▶ _WORK INSTRUCTION_
Print the data below exactly as it stands, and keep the pictures out.

▶ _DATA PROVIDED_

########################################

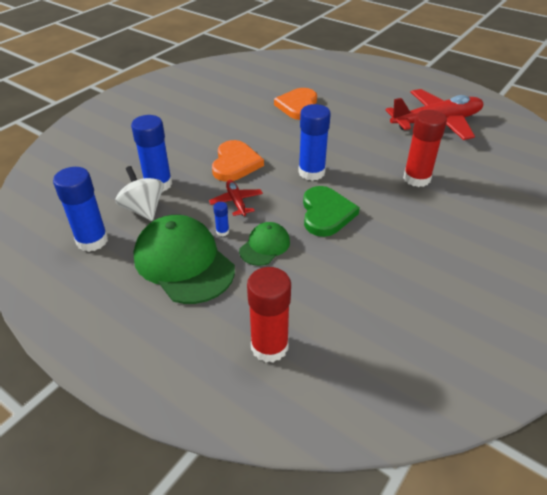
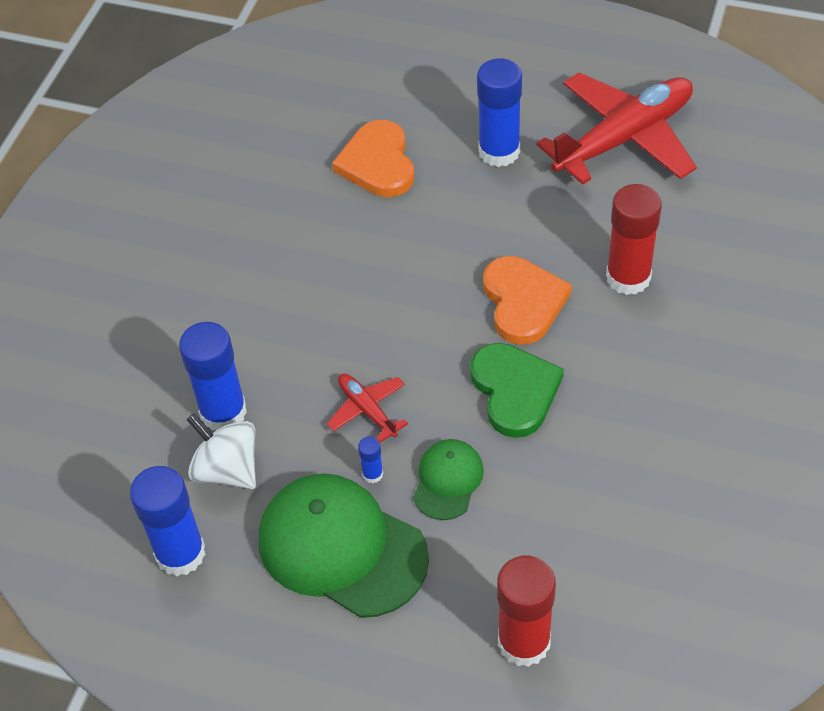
camera: 15 degrees left, 10 degrees up
(235, 163) = (328, 330): orange heart -> orange heart (523, 302)
(311, 172) = (460, 313): blue glue stick -> blue glue stick (499, 151)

########################################

▶ _EXERCISE RESULT_
camera: 15 degrees left, 10 degrees up
(235, 163) = (328, 330): orange heart -> orange heart (523, 302)
(311, 172) = (460, 313): blue glue stick -> blue glue stick (499, 151)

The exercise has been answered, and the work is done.